What you need to do:
Please write out exactly the lines that begin at the line containing "Segment every instance" and run to the end of the records.

A run of records
+-------+
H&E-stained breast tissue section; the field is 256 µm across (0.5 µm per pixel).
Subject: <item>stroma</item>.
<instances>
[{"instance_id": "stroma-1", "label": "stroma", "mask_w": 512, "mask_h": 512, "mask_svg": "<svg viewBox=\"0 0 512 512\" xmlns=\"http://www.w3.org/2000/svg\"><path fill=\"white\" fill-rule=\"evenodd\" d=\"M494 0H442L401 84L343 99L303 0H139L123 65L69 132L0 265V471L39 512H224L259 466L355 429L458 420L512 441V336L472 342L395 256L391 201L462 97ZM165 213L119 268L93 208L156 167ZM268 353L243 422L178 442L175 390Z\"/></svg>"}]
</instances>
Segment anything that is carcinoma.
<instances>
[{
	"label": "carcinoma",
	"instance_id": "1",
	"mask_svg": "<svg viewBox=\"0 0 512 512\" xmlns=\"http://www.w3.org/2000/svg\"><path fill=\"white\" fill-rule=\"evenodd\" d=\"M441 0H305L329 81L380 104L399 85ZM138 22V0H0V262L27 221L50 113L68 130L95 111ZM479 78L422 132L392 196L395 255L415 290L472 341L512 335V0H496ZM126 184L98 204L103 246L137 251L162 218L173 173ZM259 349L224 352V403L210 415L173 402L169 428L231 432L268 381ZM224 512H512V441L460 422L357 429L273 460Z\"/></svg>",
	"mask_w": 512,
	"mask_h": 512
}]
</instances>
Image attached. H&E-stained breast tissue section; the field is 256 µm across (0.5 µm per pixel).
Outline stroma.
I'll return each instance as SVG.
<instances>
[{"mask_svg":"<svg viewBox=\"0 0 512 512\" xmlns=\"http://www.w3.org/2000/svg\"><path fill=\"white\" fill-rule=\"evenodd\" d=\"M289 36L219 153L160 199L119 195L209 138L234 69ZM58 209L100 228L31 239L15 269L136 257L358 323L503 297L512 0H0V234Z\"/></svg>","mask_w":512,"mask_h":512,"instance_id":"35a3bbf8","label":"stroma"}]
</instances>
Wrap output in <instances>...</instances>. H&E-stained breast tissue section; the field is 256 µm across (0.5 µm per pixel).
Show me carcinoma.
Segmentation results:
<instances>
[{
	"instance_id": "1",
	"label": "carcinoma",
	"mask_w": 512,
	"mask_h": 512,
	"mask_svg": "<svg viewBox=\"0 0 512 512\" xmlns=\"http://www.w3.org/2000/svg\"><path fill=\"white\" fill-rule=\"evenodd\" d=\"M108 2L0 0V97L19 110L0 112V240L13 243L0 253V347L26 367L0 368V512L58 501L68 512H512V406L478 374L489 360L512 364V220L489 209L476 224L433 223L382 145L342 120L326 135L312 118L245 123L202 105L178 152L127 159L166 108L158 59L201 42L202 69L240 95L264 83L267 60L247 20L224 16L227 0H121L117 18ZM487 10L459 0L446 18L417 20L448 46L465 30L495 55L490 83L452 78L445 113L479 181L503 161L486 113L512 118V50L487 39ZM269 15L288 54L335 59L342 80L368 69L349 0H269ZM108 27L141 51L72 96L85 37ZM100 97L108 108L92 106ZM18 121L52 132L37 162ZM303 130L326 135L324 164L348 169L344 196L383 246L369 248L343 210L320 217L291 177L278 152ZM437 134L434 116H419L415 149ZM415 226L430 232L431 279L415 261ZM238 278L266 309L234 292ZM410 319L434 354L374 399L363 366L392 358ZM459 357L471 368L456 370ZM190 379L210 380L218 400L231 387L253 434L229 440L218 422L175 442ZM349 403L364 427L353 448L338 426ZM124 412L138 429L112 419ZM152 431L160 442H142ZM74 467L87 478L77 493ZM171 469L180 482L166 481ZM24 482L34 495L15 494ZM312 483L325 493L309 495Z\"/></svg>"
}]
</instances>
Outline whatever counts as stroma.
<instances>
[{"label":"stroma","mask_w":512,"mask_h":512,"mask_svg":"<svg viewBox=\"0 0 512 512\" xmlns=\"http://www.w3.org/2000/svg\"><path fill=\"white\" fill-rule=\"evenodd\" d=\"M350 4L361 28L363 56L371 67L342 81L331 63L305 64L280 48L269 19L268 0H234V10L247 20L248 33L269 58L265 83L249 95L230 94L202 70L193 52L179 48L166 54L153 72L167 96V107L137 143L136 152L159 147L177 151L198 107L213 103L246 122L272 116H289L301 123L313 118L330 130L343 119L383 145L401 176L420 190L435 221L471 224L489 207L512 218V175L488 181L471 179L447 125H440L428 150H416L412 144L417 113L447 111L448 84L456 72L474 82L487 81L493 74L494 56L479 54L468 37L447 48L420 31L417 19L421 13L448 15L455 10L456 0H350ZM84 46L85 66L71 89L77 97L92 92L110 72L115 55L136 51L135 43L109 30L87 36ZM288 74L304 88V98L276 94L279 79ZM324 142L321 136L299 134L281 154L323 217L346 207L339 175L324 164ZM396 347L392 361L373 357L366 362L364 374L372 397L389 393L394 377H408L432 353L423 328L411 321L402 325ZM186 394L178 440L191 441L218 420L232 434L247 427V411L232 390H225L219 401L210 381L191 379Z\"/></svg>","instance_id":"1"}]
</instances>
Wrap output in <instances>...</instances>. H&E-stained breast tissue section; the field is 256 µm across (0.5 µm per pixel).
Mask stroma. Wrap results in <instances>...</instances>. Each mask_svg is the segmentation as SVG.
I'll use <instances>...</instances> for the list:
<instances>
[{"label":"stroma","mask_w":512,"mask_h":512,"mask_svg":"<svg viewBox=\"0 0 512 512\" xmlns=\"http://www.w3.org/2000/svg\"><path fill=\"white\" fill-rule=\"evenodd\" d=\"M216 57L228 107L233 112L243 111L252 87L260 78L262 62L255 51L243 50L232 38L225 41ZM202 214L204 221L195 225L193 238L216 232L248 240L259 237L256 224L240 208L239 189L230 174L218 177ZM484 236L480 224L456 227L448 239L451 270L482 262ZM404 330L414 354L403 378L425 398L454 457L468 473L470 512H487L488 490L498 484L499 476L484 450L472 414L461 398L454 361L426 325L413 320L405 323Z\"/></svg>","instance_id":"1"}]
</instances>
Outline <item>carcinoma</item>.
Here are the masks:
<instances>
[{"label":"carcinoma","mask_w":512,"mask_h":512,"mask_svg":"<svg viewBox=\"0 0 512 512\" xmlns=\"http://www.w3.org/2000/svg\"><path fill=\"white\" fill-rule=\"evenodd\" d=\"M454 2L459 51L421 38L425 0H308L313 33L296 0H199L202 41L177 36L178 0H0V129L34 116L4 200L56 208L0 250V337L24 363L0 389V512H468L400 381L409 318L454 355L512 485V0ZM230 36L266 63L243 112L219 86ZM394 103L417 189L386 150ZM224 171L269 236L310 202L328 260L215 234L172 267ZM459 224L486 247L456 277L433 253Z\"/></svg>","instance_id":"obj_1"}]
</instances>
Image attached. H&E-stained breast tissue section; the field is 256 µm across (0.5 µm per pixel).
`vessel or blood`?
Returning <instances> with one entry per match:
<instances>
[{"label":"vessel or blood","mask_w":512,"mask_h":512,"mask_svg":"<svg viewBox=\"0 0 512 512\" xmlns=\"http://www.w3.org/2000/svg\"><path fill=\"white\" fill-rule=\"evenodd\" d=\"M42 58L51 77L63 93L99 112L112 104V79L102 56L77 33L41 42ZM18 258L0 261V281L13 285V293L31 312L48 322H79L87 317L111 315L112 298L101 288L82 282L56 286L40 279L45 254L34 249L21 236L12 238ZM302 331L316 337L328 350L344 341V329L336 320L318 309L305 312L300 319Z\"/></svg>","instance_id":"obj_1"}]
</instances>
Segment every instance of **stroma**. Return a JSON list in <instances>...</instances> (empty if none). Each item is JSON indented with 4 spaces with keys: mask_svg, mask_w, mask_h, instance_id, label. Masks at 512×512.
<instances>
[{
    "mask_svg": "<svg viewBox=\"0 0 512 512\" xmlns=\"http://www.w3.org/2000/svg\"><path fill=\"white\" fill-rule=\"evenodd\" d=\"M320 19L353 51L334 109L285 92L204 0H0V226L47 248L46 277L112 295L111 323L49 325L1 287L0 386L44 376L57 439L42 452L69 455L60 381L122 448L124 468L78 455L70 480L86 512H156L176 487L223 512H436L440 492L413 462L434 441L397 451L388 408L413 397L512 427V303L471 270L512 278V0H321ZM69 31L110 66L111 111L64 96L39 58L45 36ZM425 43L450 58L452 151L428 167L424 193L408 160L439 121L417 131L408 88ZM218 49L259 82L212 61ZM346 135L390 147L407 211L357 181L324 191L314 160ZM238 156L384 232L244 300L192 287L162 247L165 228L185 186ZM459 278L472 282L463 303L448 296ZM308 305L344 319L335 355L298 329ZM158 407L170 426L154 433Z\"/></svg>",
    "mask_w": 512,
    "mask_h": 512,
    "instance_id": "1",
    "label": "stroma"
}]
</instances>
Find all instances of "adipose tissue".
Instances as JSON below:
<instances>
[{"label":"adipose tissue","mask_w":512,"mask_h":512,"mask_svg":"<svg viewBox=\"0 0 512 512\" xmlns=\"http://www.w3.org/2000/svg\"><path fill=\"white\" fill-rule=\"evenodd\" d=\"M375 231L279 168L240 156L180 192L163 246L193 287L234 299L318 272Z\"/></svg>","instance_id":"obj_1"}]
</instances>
+-------+
Response to this task:
Segment every instance of **stroma**. Return a JSON list in <instances>...</instances> (empty if none). Each item is JSON indented with 4 spaces with keys: mask_svg, mask_w, mask_h, instance_id, label. Masks at 512×512.
<instances>
[{
    "mask_svg": "<svg viewBox=\"0 0 512 512\" xmlns=\"http://www.w3.org/2000/svg\"><path fill=\"white\" fill-rule=\"evenodd\" d=\"M320 19L353 51L334 109L285 92L204 0H0V226L47 248L46 277L112 295L111 323L49 325L1 287L0 386L44 376L57 439L42 452L69 455L60 381L122 448L124 468L78 455L70 480L86 512H156L176 487L223 512H436L440 492L413 462L434 441L397 451L388 408L413 397L512 427V303L471 270L512 278V0H321ZM69 31L110 66L111 111L64 96L39 58L45 36ZM425 43L450 58L452 151L428 167L424 193L408 160L439 121L417 131L408 88ZM218 49L259 82L212 61ZM346 135L390 147L407 211L357 181L324 191L314 160ZM238 156L384 232L244 300L192 287L162 247L165 228L185 186ZM459 278L472 282L463 303L448 296ZM308 305L344 319L335 355L298 329ZM158 407L170 426L154 433Z\"/></svg>",
    "mask_w": 512,
    "mask_h": 512,
    "instance_id": "1",
    "label": "stroma"
}]
</instances>
Find all instances of "adipose tissue".
Instances as JSON below:
<instances>
[{"label":"adipose tissue","mask_w":512,"mask_h":512,"mask_svg":"<svg viewBox=\"0 0 512 512\" xmlns=\"http://www.w3.org/2000/svg\"><path fill=\"white\" fill-rule=\"evenodd\" d=\"M375 231L279 168L240 156L180 192L163 246L193 287L234 299L318 272Z\"/></svg>","instance_id":"obj_1"}]
</instances>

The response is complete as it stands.